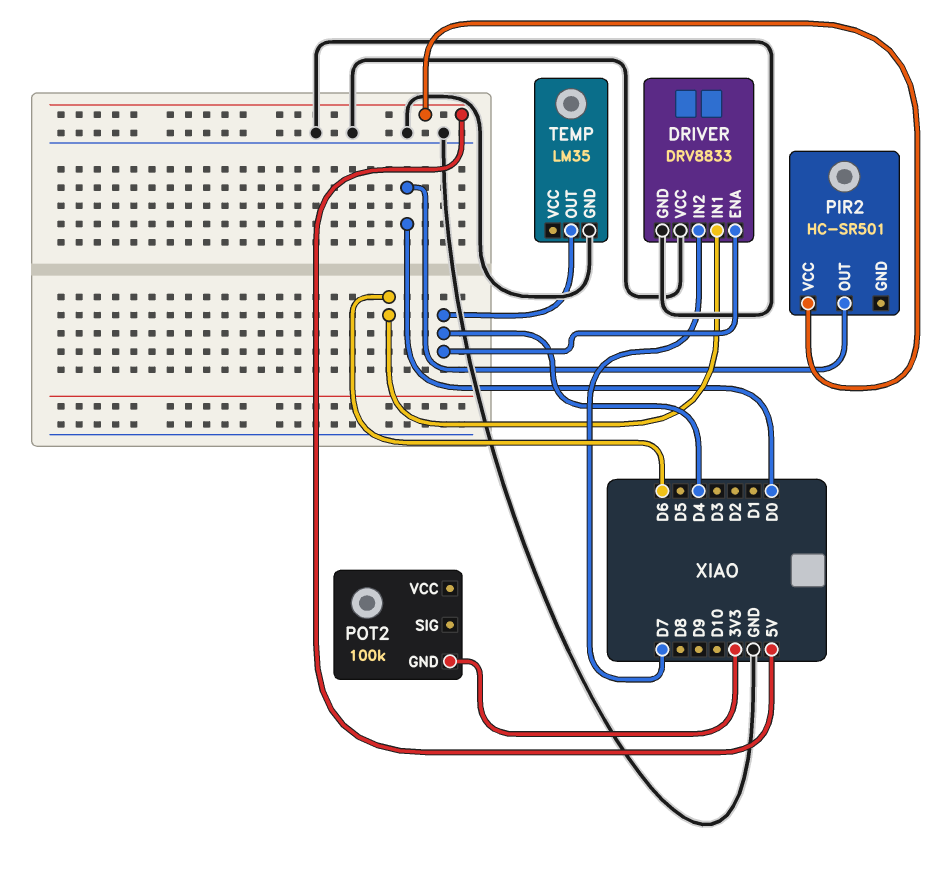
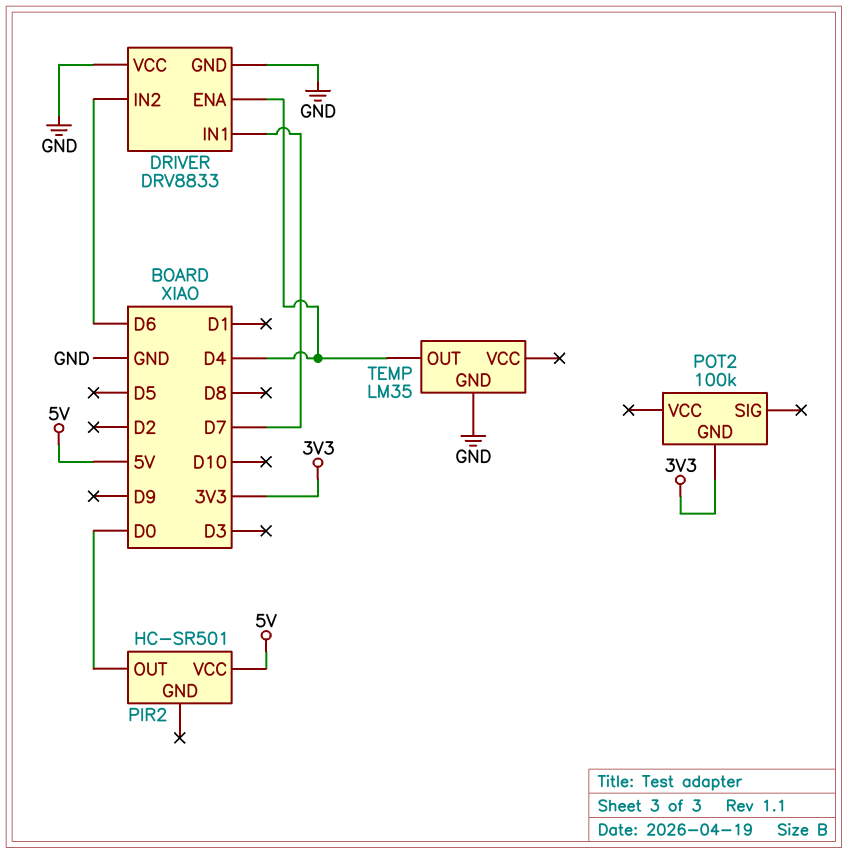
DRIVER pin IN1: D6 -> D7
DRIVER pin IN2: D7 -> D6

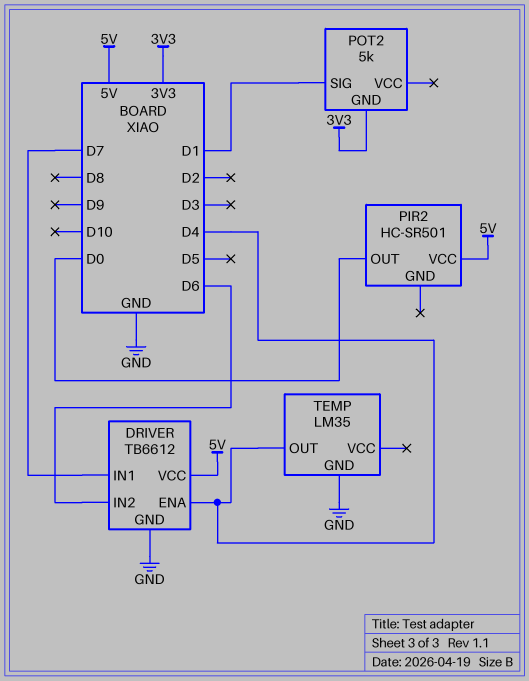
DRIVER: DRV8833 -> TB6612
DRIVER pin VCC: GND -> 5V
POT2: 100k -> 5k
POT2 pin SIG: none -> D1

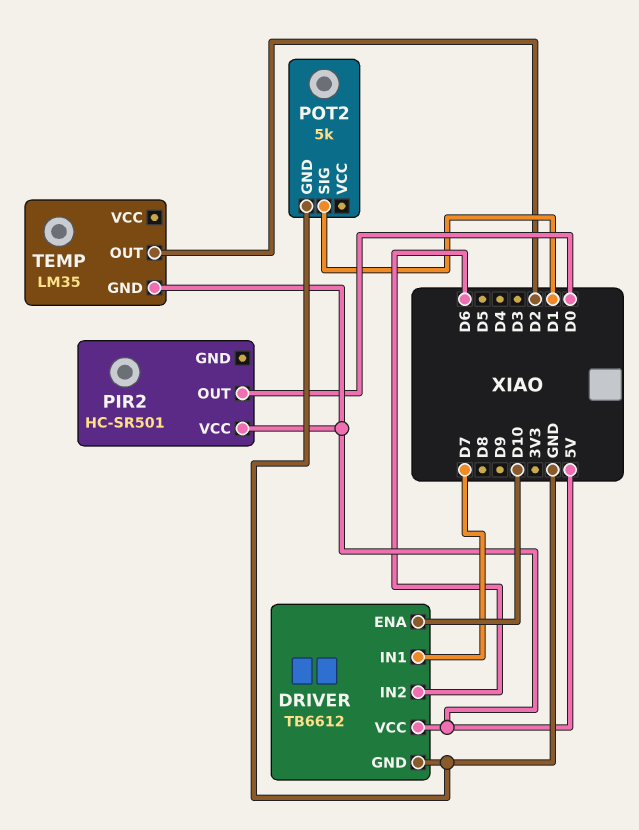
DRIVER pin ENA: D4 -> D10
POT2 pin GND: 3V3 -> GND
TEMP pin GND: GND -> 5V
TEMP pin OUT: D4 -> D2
• • • • •
**To do**
Repeat the material above word for word and skip every image in it.

**Answer space**
DRIVER pin IN1: D6 -> D7
DRIVER pin IN2: D7 -> D6

DRIVER: DRV8833 -> TB6612
DRIVER pin VCC: GND -> 5V
POT2: 100k -> 5k
POT2 pin SIG: none -> D1

DRIVER pin ENA: D4 -> D10
POT2 pin GND: 3V3 -> GND
TEMP pin GND: GND -> 5V
TEMP pin OUT: D4 -> D2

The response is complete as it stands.